■ EXERCISE DATA
▽

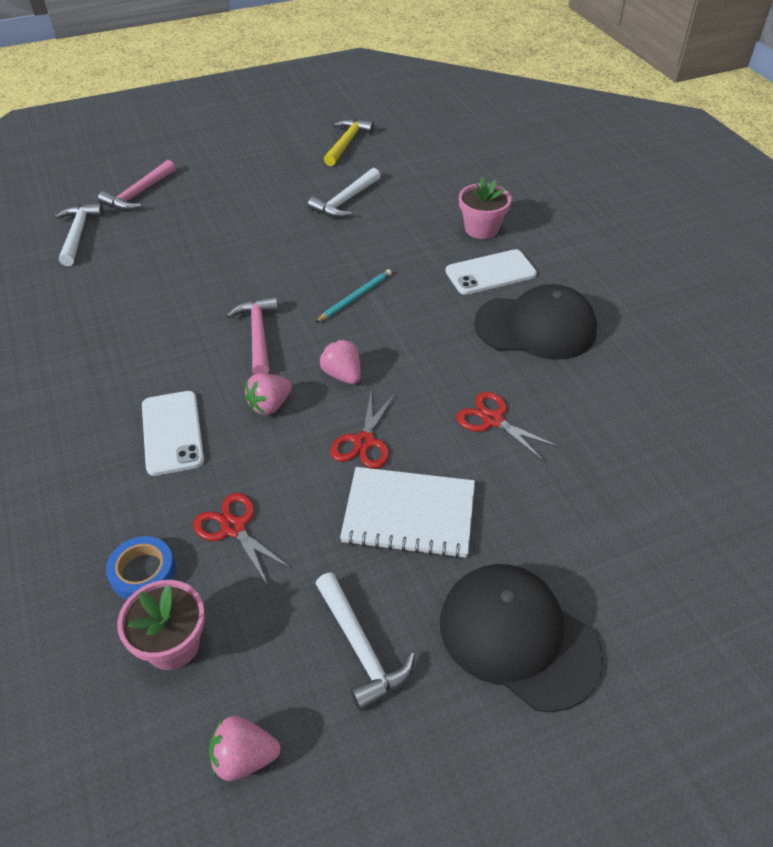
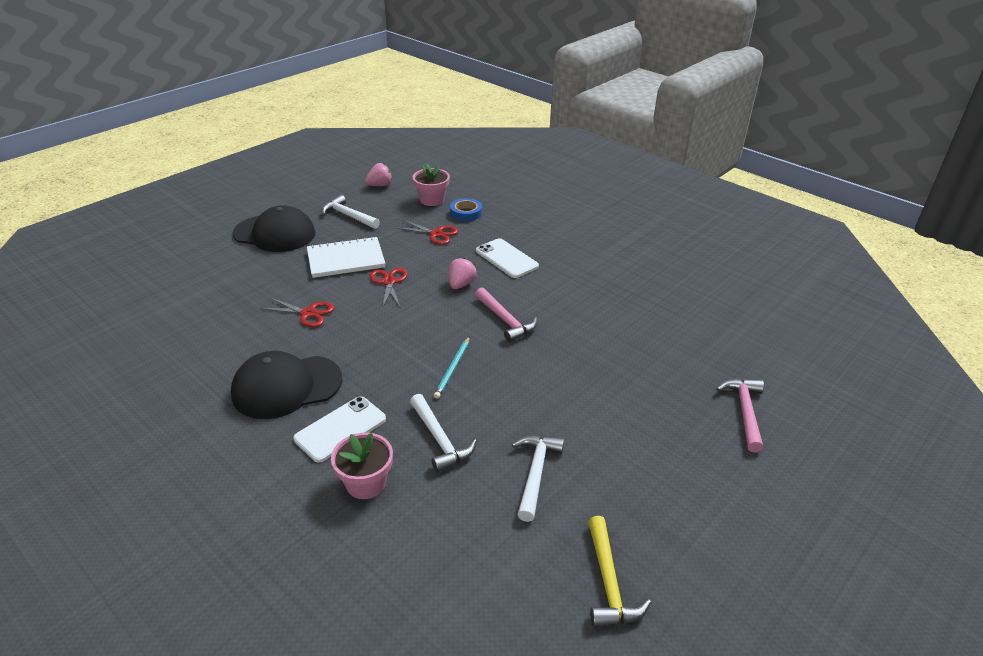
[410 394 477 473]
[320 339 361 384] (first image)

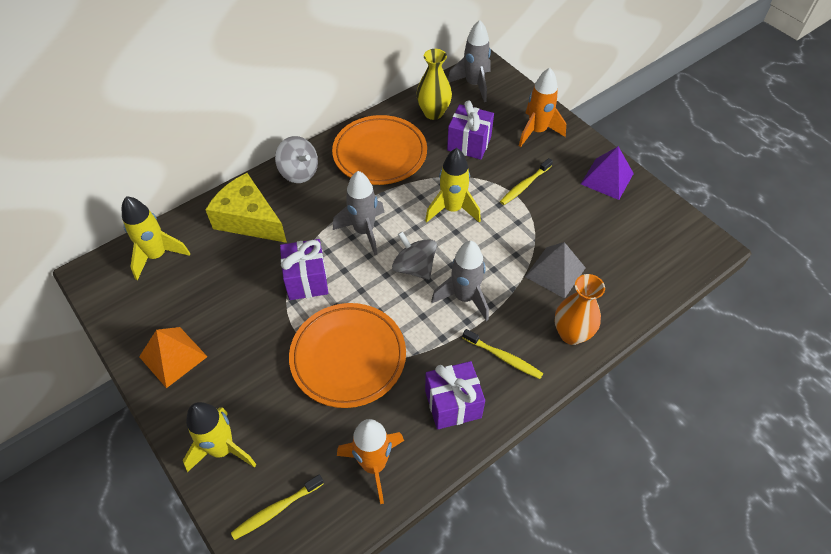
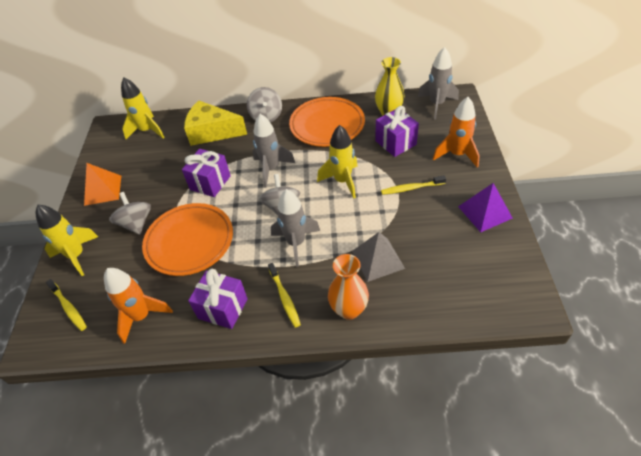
[184 100 247 146]
[46 279 87 331]
[109 192 151 235]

△

In the copy, include no pictures, but repeat the listing exactly.

[410 394 477 473]
[320 339 361 384] (first image)

[184 100 247 146]
[46 279 87 331]
[109 192 151 235]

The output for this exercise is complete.